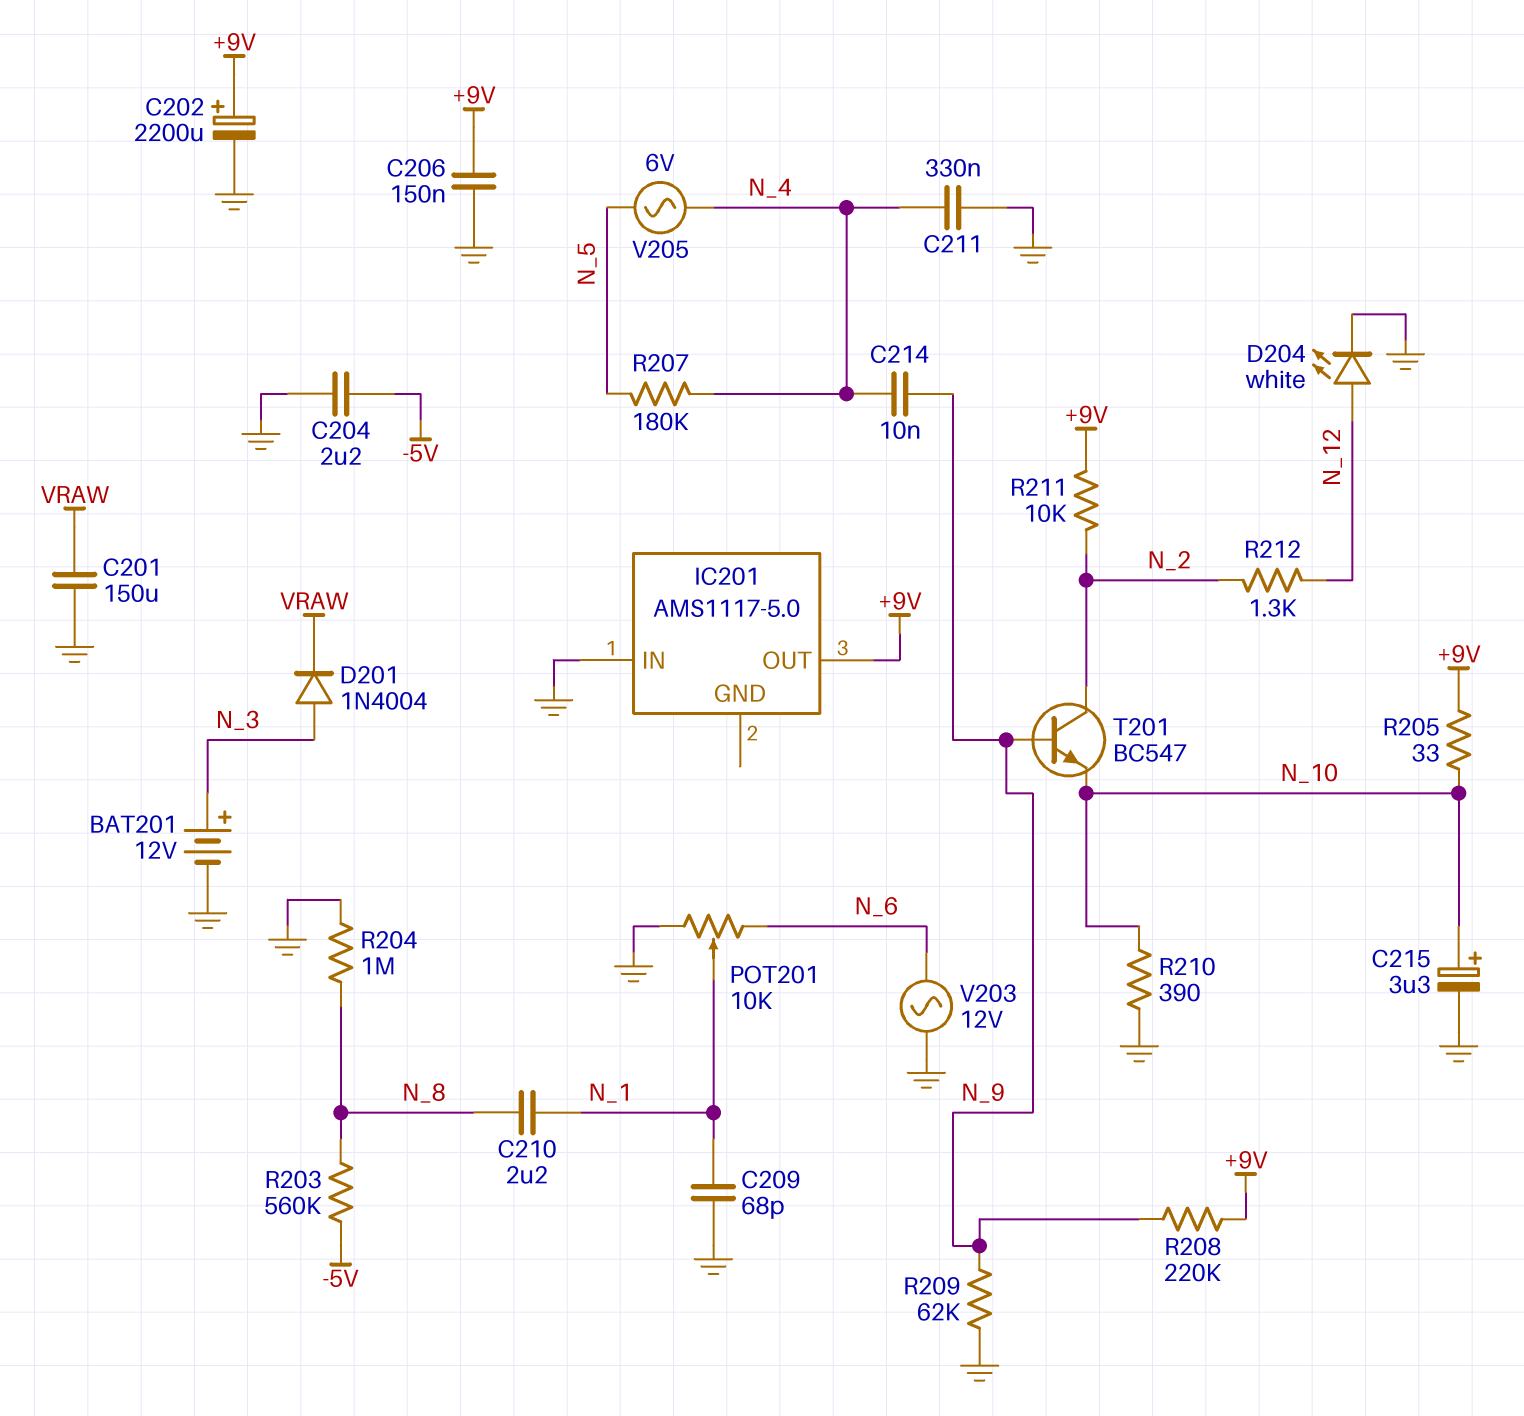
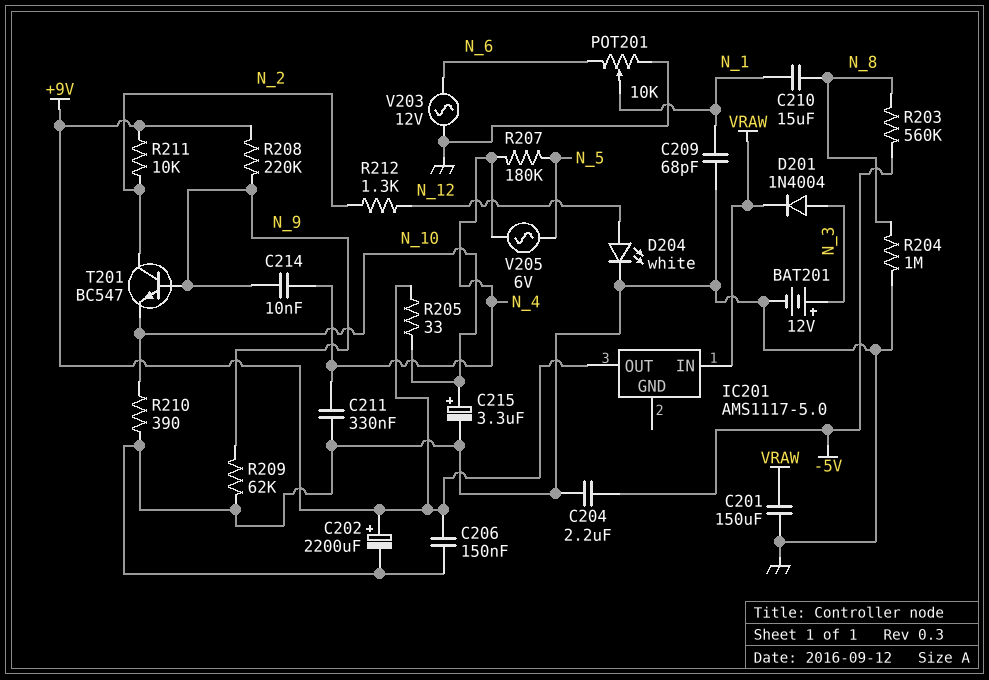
C210: 2.2uF (N_1, N_8) -> 15uF (N_1, N_8)
IC201 pin IN: GND -> VRAW

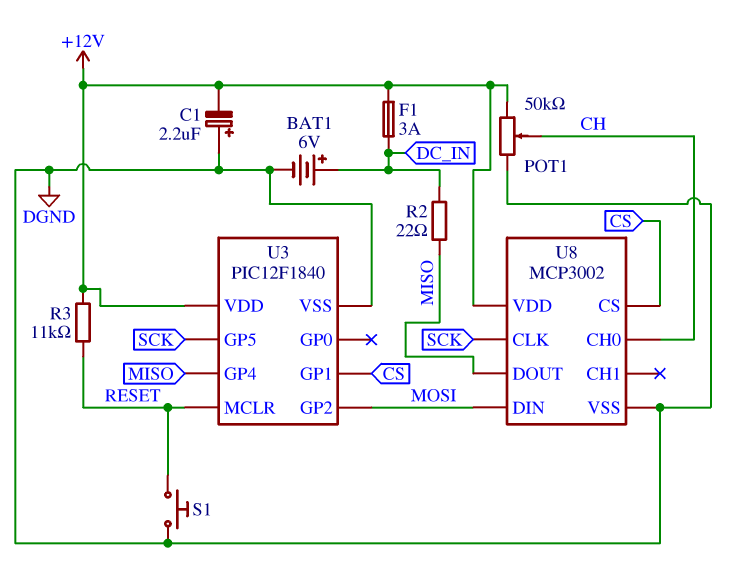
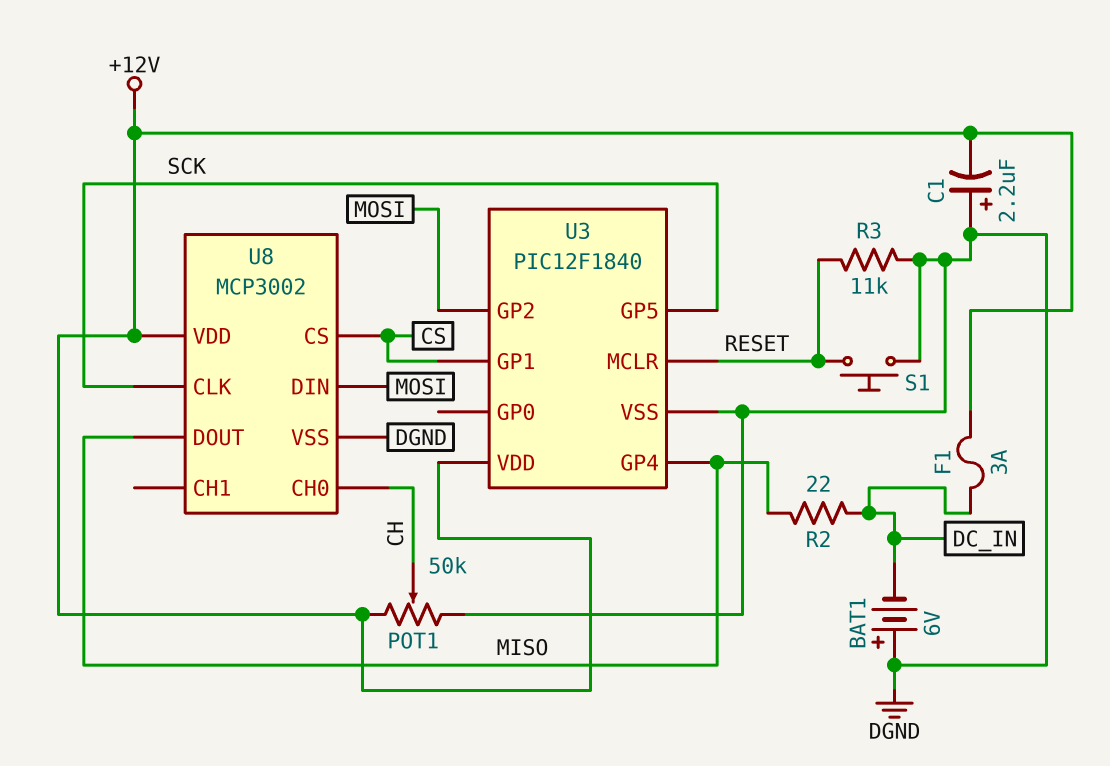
BAT1: 6V (plus DC_IN, minus DGND) -> 6V (plus DGND, minus DC_IN)
R3: 11k (+12V, RESET) -> 11k (DGND, RESET)

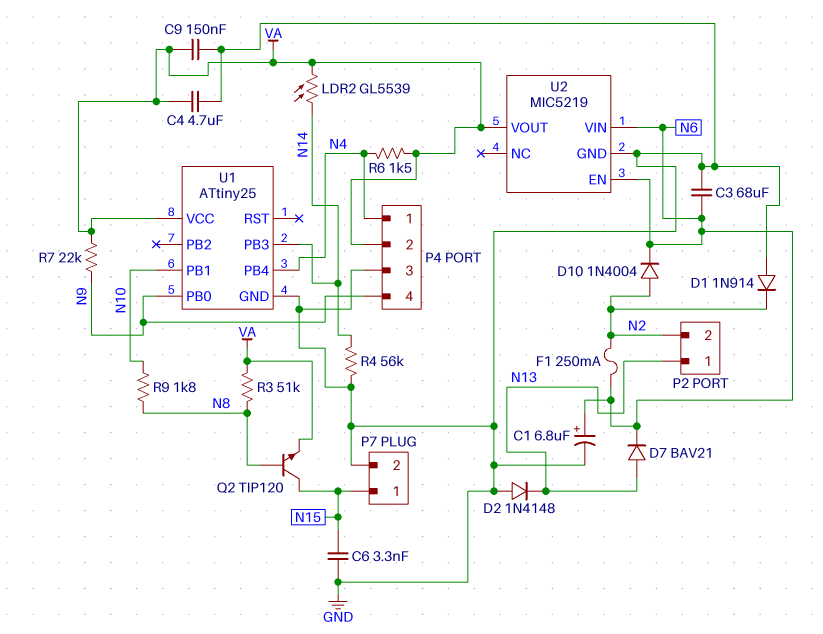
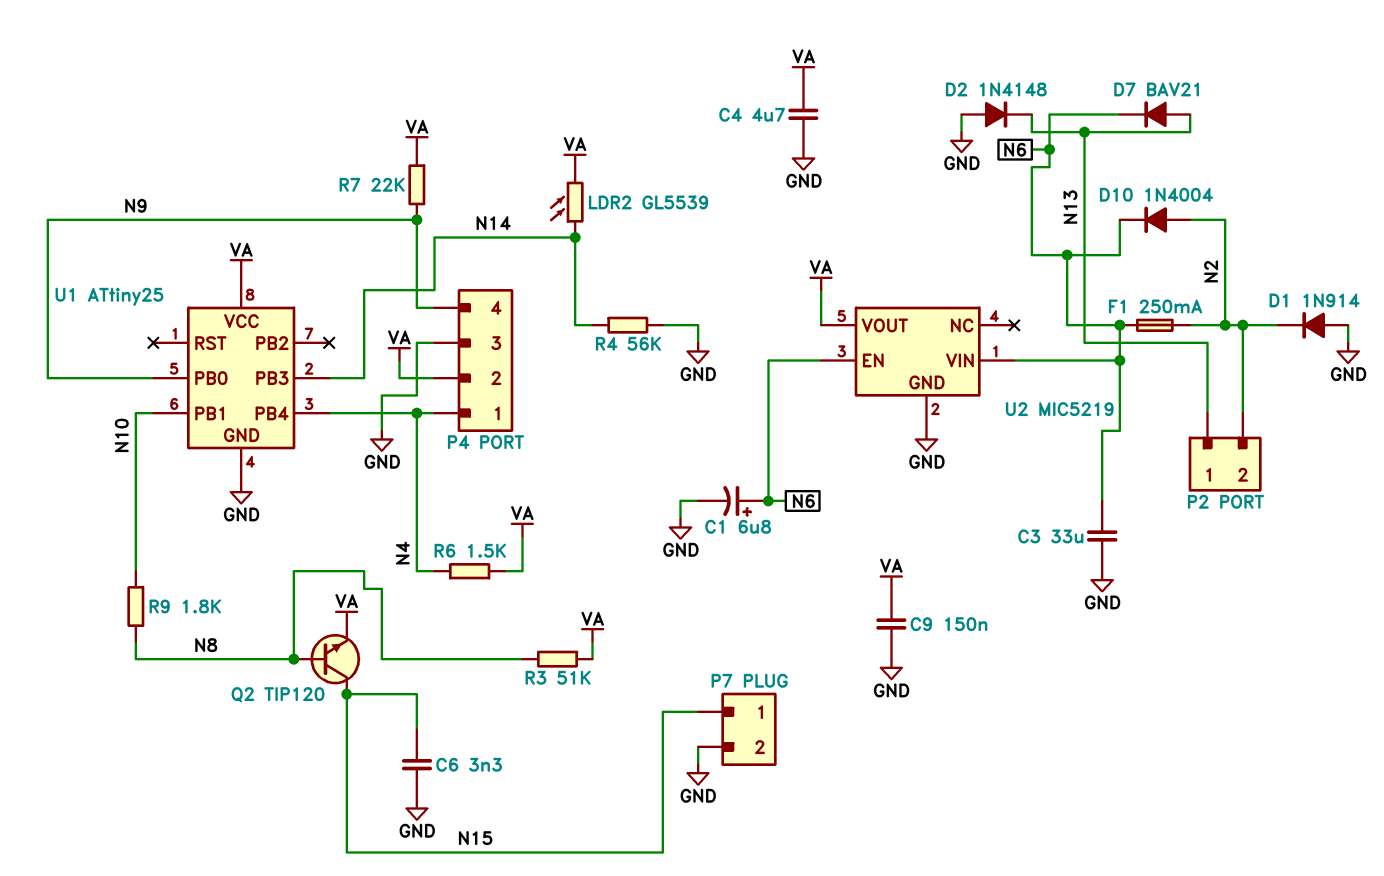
C3: 68uF (GND, N6) -> 33uF (GND, N6)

----

Full transcription without images: please go through the records and repeat them exactly.

C210: 2.2uF (N_1, N_8) -> 15uF (N_1, N_8)
IC201 pin IN: GND -> VRAW

BAT1: 6V (plus DC_IN, minus DGND) -> 6V (plus DGND, minus DC_IN)
R3: 11k (+12V, RESET) -> 11k (DGND, RESET)

C3: 68uF (GND, N6) -> 33uF (GND, N6)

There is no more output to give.